Exercise objective: In the material below, take the part that opens with the line containing "The matte purple shirt at center is bigger" and closes with the line containing "You are attending", and rewrite only those lines with "conference room" replaced by "meeting room", changing nothing else.

Dataset excerpts:
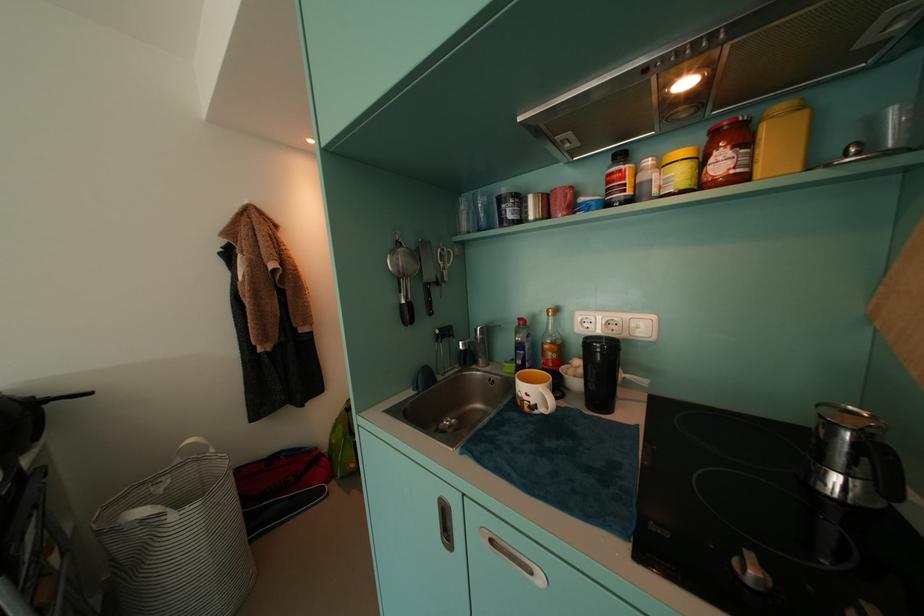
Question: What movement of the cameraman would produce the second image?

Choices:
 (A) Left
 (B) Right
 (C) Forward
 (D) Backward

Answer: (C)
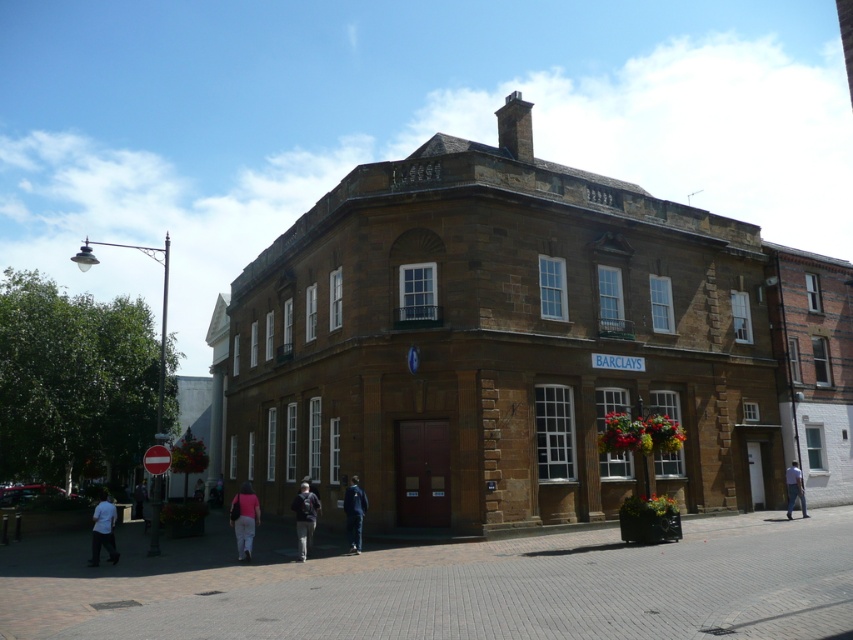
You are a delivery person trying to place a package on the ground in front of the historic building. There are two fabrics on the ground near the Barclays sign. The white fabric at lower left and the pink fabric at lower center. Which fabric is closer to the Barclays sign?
--
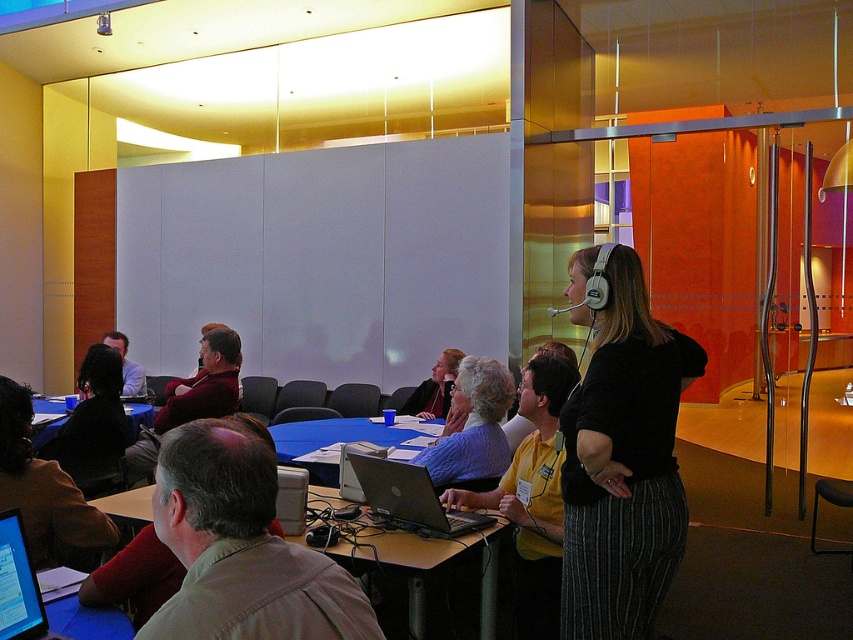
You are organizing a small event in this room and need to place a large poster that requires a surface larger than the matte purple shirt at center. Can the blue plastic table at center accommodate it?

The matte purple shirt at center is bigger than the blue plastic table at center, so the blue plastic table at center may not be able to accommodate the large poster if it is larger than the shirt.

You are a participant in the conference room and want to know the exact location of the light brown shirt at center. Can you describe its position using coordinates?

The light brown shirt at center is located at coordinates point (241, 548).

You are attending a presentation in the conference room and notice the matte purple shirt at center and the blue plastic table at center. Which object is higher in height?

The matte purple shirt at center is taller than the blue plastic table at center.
...
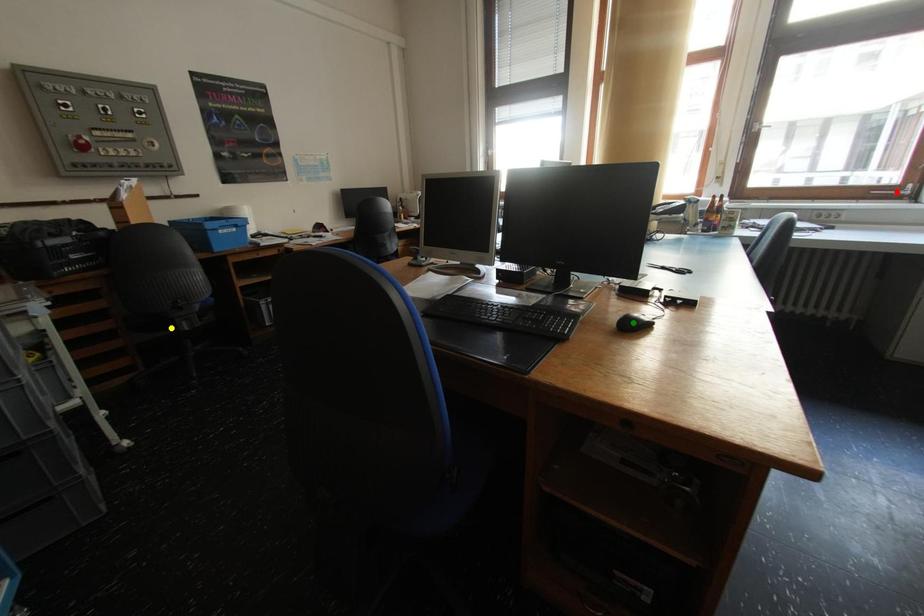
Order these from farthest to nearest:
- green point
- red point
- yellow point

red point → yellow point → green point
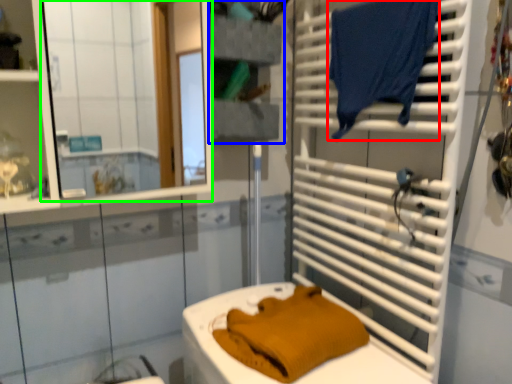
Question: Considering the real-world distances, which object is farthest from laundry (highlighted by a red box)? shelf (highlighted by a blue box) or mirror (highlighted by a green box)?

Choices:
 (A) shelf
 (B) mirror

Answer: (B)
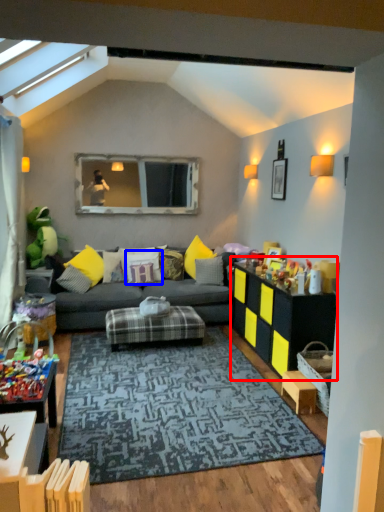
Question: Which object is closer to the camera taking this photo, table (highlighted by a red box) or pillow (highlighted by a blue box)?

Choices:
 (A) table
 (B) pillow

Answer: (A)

Finished task:
The matte purple shirt at center is bigger than the blue plastic table at center, so the blue plastic table at center may not be able to accommodate the large poster if it is larger than the shirt.

You are a participant in the meeting room and want to know the exact location of the light brown shirt at center. Can you describe its position using coordinates?

The light brown shirt at center is located at coordinates point (241, 548).

You are attending a presentation in the meeting room and notice the matte purple shirt at center and the blue plastic table at center. Which object is higher in height?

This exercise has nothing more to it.